--- Exercise materials ---

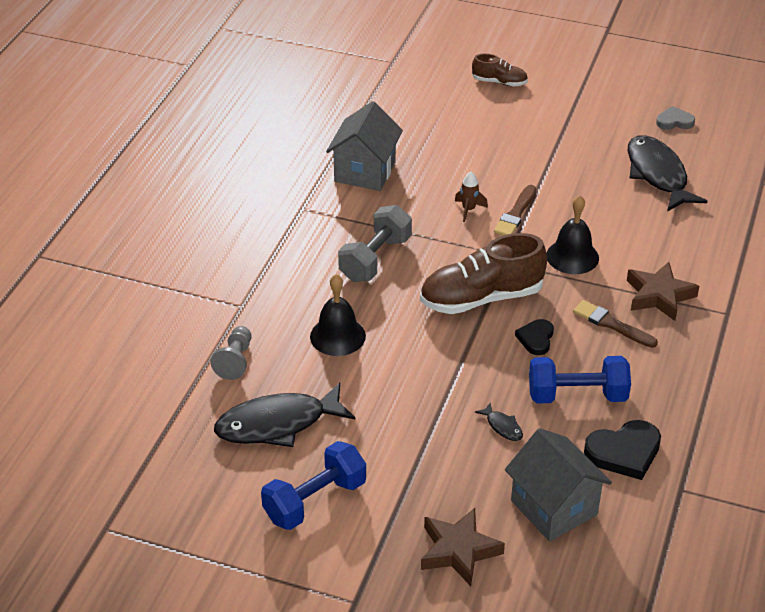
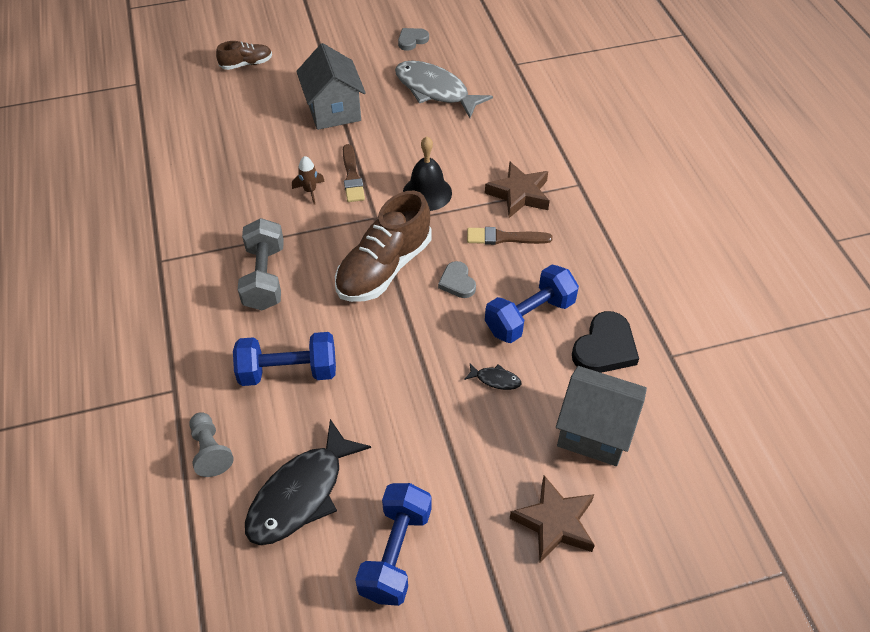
camera: 35 degrees left, 10 degrees up
black bell [310,274,366,356] -> blue dumbbell [233,332,336,386]
grey house [326,101,403,191] -> grey house moved to [296,43,366,130]
black heart [515,319,554,355] -> grey heart [438,261,476,298]
black fish [628,135,707,212] -> grey fish [395,60,493,118]

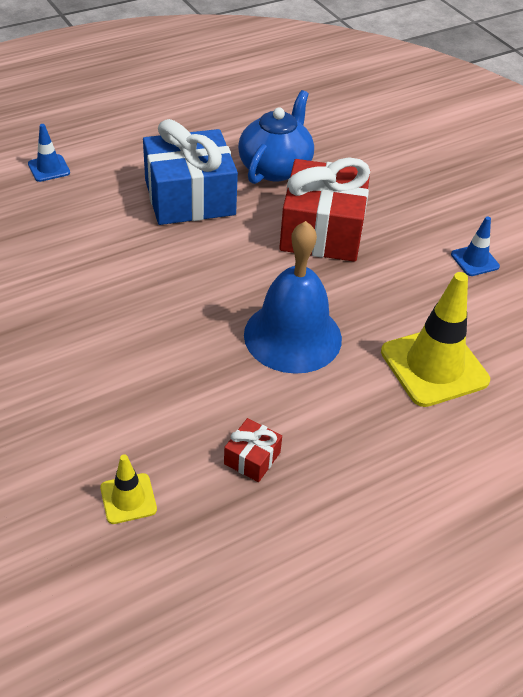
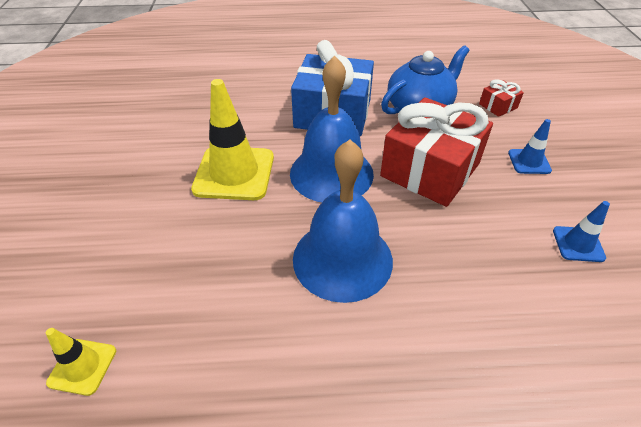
camera: 30 degrees right, 0 degrees up
blue traffic cone [28,124,70,182] -> blue traffic cone moved to [508,119,552,174]
red gift [224,418,282,482] -> red gift moved to [479,79,524,117]
yellow traffic cone [381,272,490,407] -> yellow traffic cone moved to [191,79,274,200]
none -> blue bell [290,56,374,202]

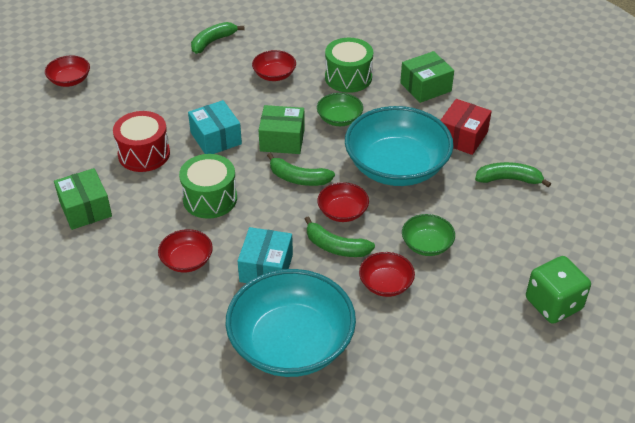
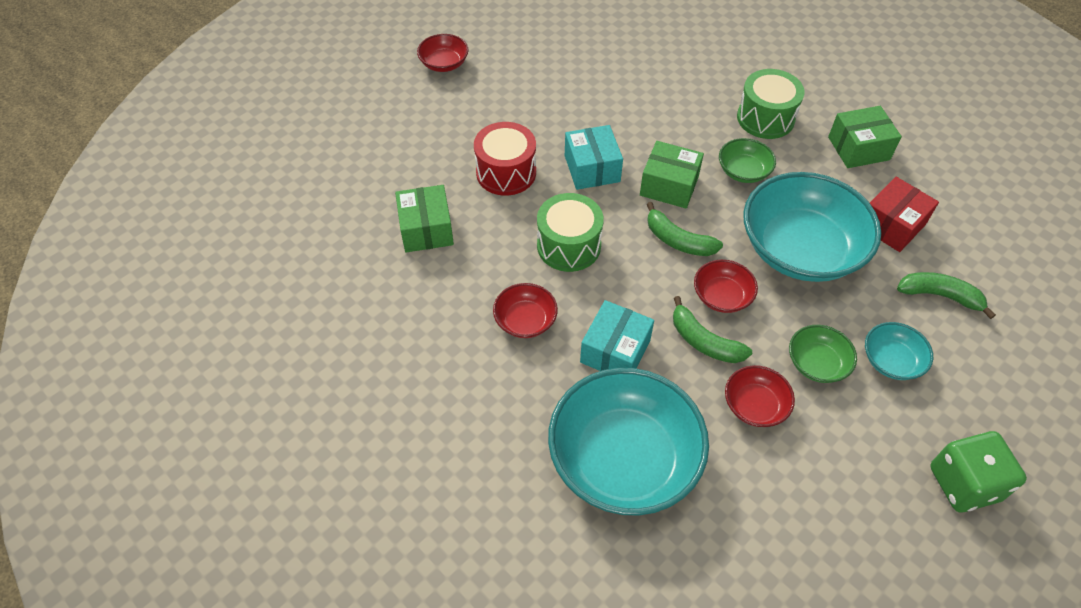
camera: 15 degrees right, 10 degrees up
green banana [191,22,245,54] -> none
red bowl [252,50,296,81] -> none
none -> turquoise bowl [865,322,933,380]

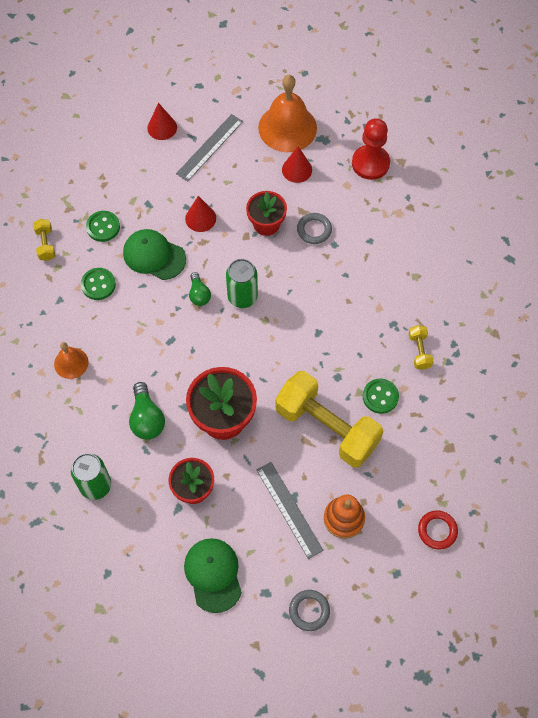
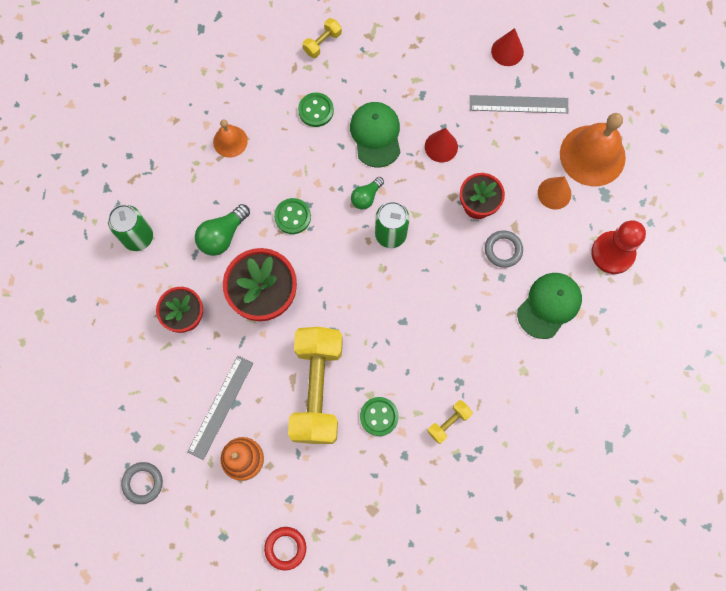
camera: 55 degrees right, 10 degrees up
green button [86,211,120,242] -> green button moved to [274,198,311,234]
green cap [184,538,242,613] -> green cap moved to [517,273,582,339]
red cone [282,146,312,183] -> orange cone [538,176,572,209]

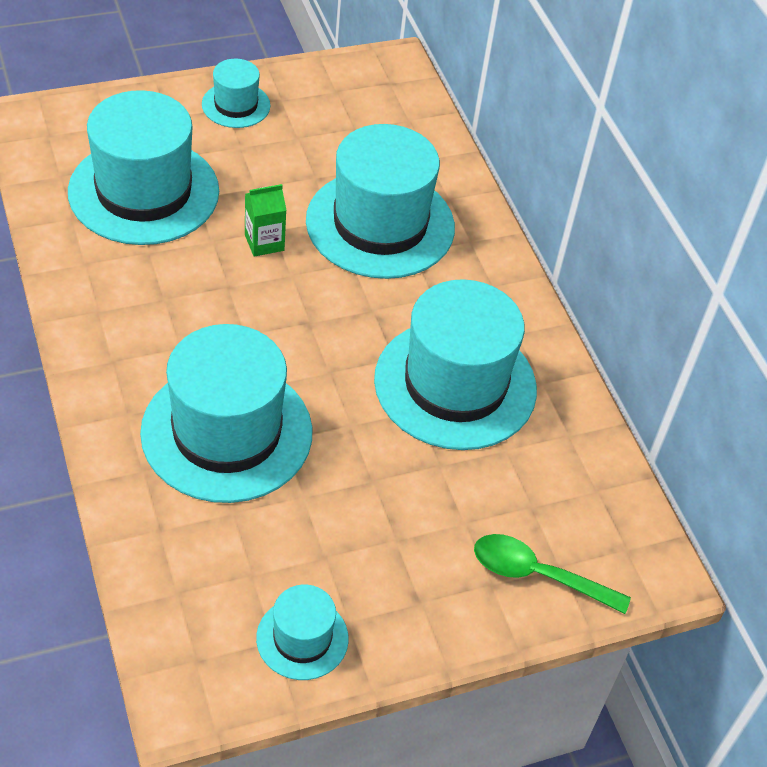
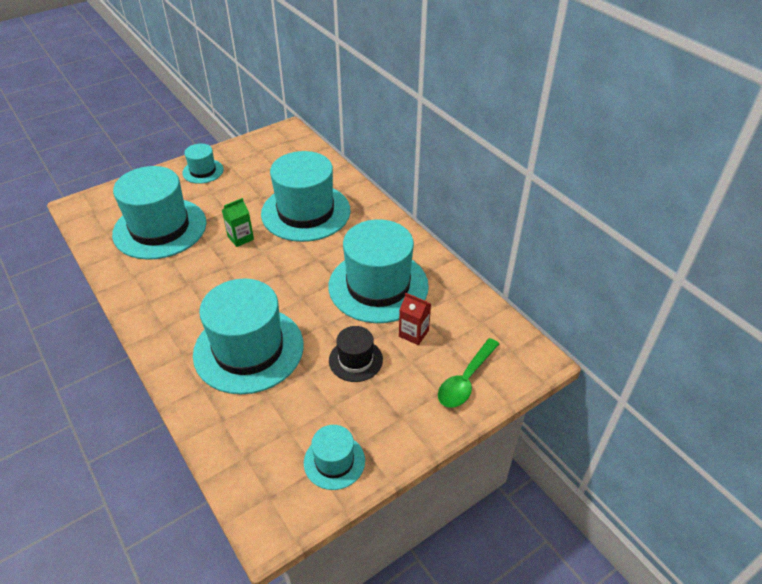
camera: 10 degrees left, 5 degrees down
green spoon [474,534,631,614] -> green spoon turned 60 degrees counterclockwise [438,338,499,408]
none -> black hat [329,326,383,382]
none -> red carton [399,293,431,345]

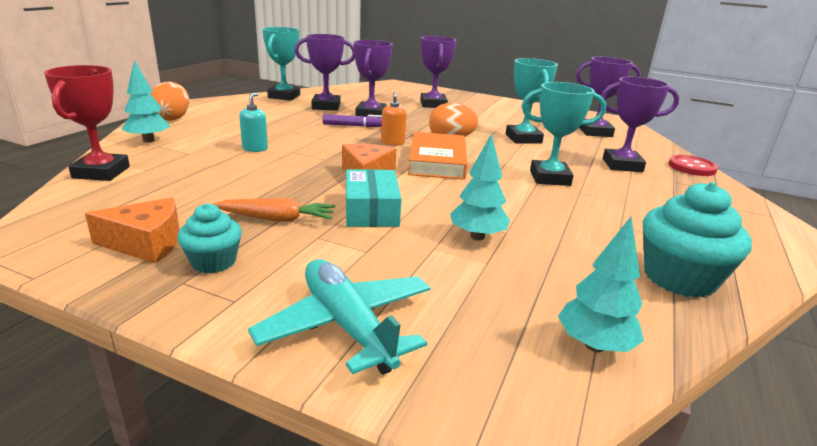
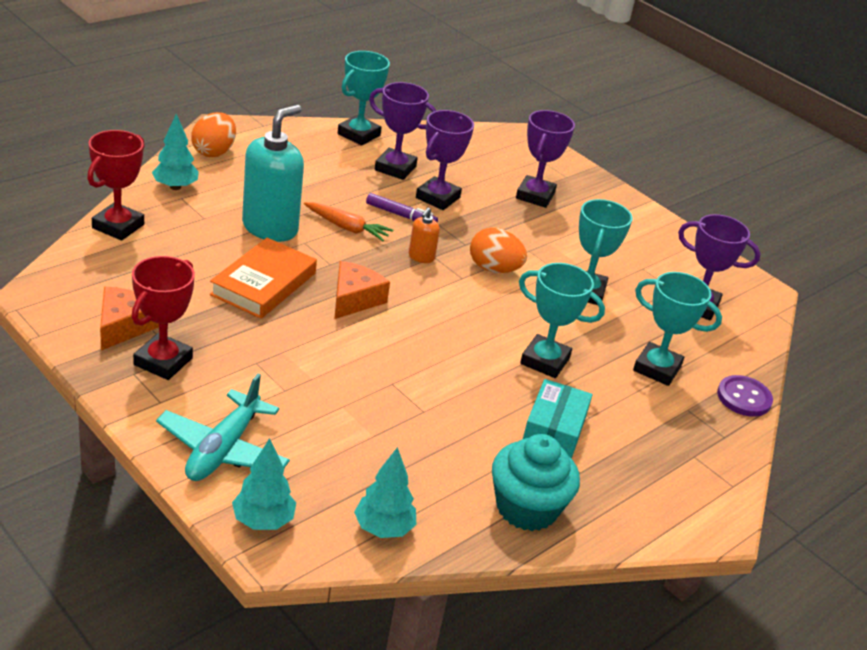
camera: 20 degrees right, 10 degrees up
orange cheese [85,197,180,263] -> orange cheese turned 90 degrees counterclockwise [100,287,159,350]
turquoise cupcake [177,203,242,273] -> red trophy [132,256,195,380]
orange carrot [213,198,335,222] -> orange carrot moved to [304,202,393,241]
turquoise soap dispenser [239,92,268,152] -> turquoise soap dispenser [242,105,304,242], size x2.20
turquoise plane [248,259,431,375] -> turquoise plane turned 150 degrees counterclockwise [156,374,290,481]
turquoise box [346,169,401,227] -> turquoise box moved to [523,379,592,459]
orange book [408,132,467,180] -> orange book moved to [210,238,317,319]
turquoise tree [450,134,510,240] -> turquoise tree moved to [232,438,296,530]
purple trophy [601,77,679,172] -> turquoise trophy [633,272,722,386]
red button [669,155,718,176] -> purple button [717,375,773,417]

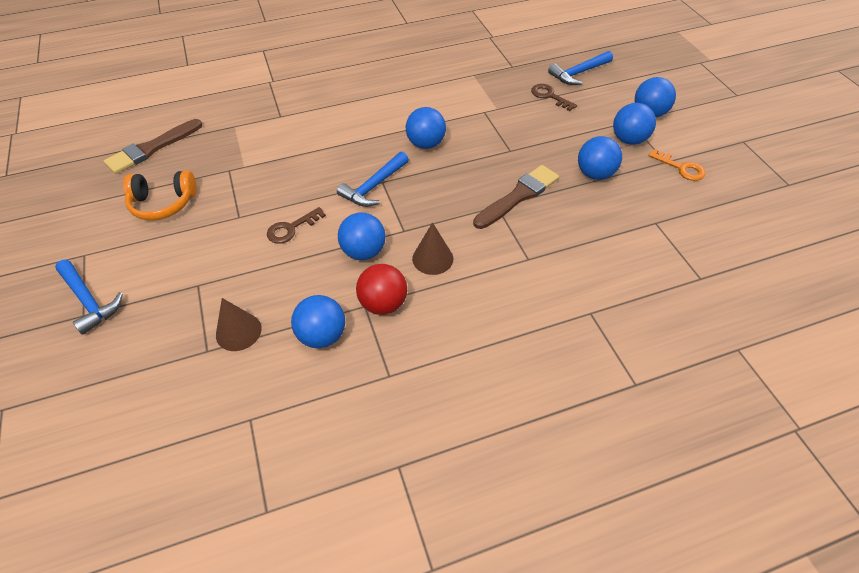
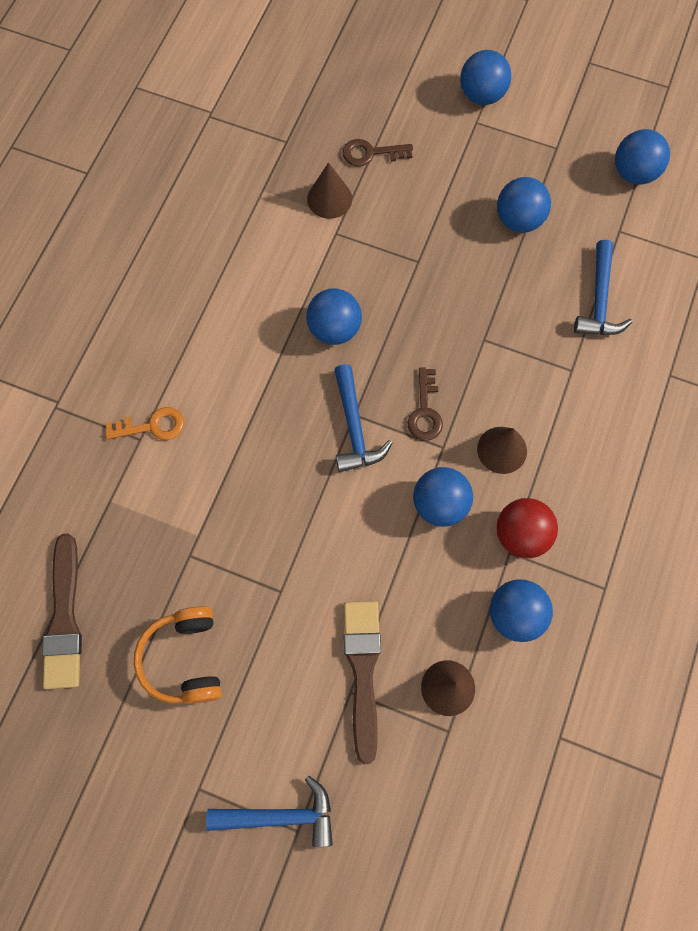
camera: 50 degrees left, 20 degrees up
orange headphones [123,171,197,221] -> orange headphones turned 135 degrees clockwise [134,606,222,704]
brown key [267,207,326,244] -> brown key moved to [408,367,443,441]
brown brush [473,165,559,229] -> brown brush moved to [344,601,381,764]
blue hammer [548,51,613,85] -> blue hammer moved to [574,240,632,335]
blue ball [613,103,656,145] -> blue ball moved to [615,129,670,184]
orange key [648,149,706,181] -> orange key moved to [105,407,184,440]
none -> brown cone [307,162,352,219]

---

→ **Task to complete**: Faithful copy, images left out: write out every line of data.

→ **Response to this exercise**:
camera: 35 degrees left, 10 degrees up
black bell [310,274,366,356] -> blue dumbbell [233,332,336,386]
grey house [326,101,403,191] -> grey house moved to [296,43,366,130]
black heart [515,319,554,355] -> grey heart [438,261,476,298]
black fish [628,135,707,212] -> grey fish [395,60,493,118]

camera: 30 degrees right, 0 degrees up
blue traffic cone [28,124,70,182] -> blue traffic cone moved to [508,119,552,174]
red gift [224,418,282,482] -> red gift moved to [479,79,524,117]
yellow traffic cone [381,272,490,407] -> yellow traffic cone moved to [191,79,274,200]
none -> blue bell [290,56,374,202]

camera: 15 degrees right, 10 degrees up
green banana [191,22,245,54] -> none
red bowl [252,50,296,81] -> none
none -> turquoise bowl [865,322,933,380]

camera: 55 degrees right, 10 degrees up
green button [86,211,120,242] -> green button moved to [274,198,311,234]
green cap [184,538,242,613] -> green cap moved to [517,273,582,339]
red cone [282,146,312,183] -> orange cone [538,176,572,209]

camera: 10 degrees left, 5 degrees down
green spoon [474,534,631,614] -> green spoon turned 60 degrees counterclockwise [438,338,499,408]
none -> black hat [329,326,383,382]
none -> red carton [399,293,431,345]

camera: 20 degrees right, 10 degrees up
orange cheese [85,197,180,263] -> orange cheese turned 90 degrees counterclockwise [100,287,159,350]
turquoise cupcake [177,203,242,273] -> red trophy [132,256,195,380]
orange carrot [213,198,335,222] -> orange carrot moved to [304,202,393,241]
turquoise soap dispenser [239,92,268,152] -> turquoise soap dispenser [242,105,304,242], size x2.20
turquoise plane [248,259,431,375] -> turquoise plane turned 150 degrees counterclockwise [156,374,290,481]
turquoise box [346,169,401,227] -> turquoise box moved to [523,379,592,459]
orange book [408,132,467,180] -> orange book moved to [210,238,317,319]
turquoise tree [450,134,510,240] -> turquoise tree moved to [232,438,296,530]
purple trophy [601,77,679,172] -> turquoise trophy [633,272,722,386]
red button [669,155,718,176] -> purple button [717,375,773,417]

camera: 50 degrees left, 20 degrees up
orange headphones [123,171,197,221] -> orange headphones turned 135 degrees clockwise [134,606,222,704]
brown key [267,207,326,244] -> brown key moved to [408,367,443,441]
brown brush [473,165,559,229] -> brown brush moved to [344,601,381,764]
blue hammer [548,51,613,85] -> blue hammer moved to [574,240,632,335]
blue ball [613,103,656,145] -> blue ball moved to [615,129,670,184]
orange key [648,149,706,181] -> orange key moved to [105,407,184,440]
none -> brown cone [307,162,352,219]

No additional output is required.